=== WHAT TO WORK ON ===
Repeat every line from the line containing "none -> purple plate G5 level 1" to the end of the data, exactly. Leave the pictures out.

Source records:

■ ■ ■ ■ ■

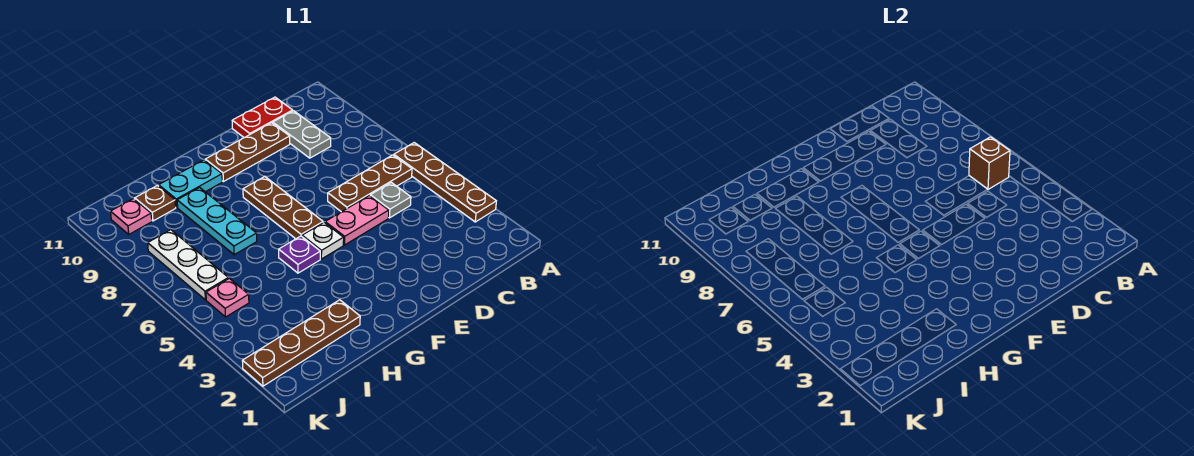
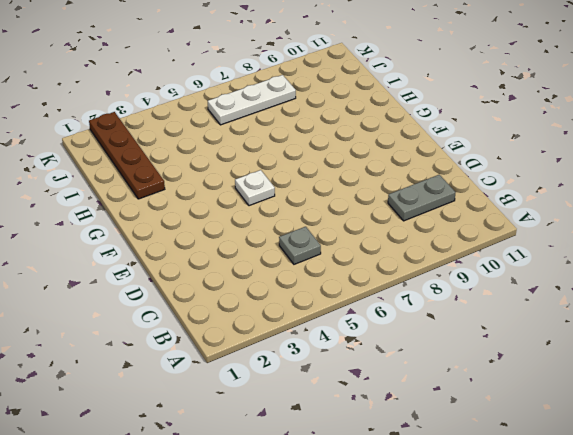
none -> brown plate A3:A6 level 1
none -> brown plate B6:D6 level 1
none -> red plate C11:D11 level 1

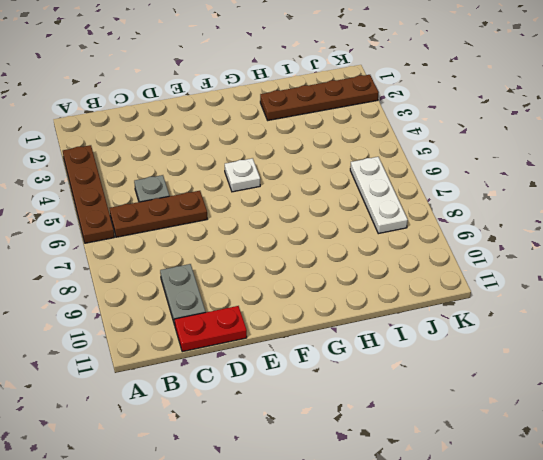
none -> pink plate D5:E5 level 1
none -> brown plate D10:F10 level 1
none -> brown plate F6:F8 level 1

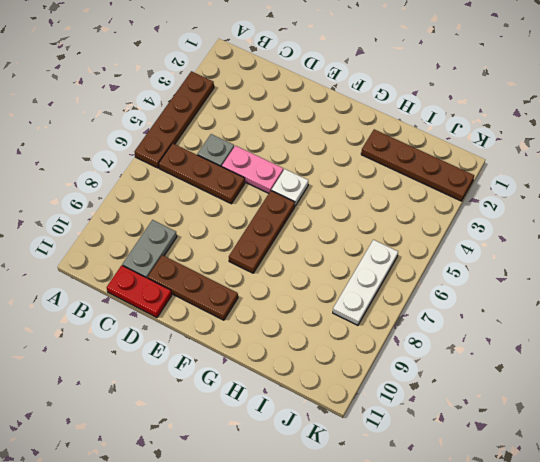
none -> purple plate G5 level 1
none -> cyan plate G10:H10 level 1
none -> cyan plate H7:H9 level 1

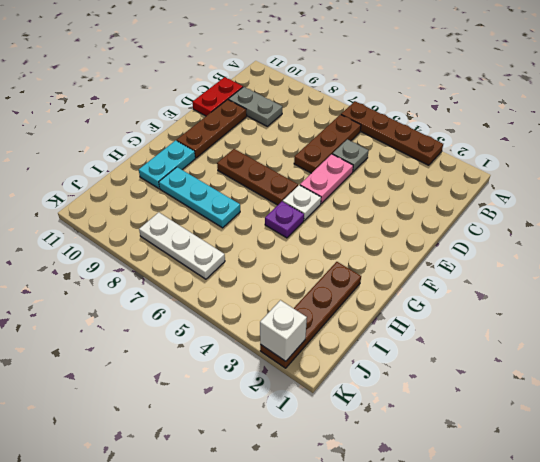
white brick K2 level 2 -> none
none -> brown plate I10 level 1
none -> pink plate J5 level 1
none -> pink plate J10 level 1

■ ■ ■ ■ ■

=== OUTPUT OF THE EXERCISE ===
none -> purple plate G5 level 1
none -> cyan plate G10:H10 level 1
none -> cyan plate H7:H9 level 1

white brick K2 level 2 -> none
none -> brown plate I10 level 1
none -> pink plate J5 level 1
none -> pink plate J10 level 1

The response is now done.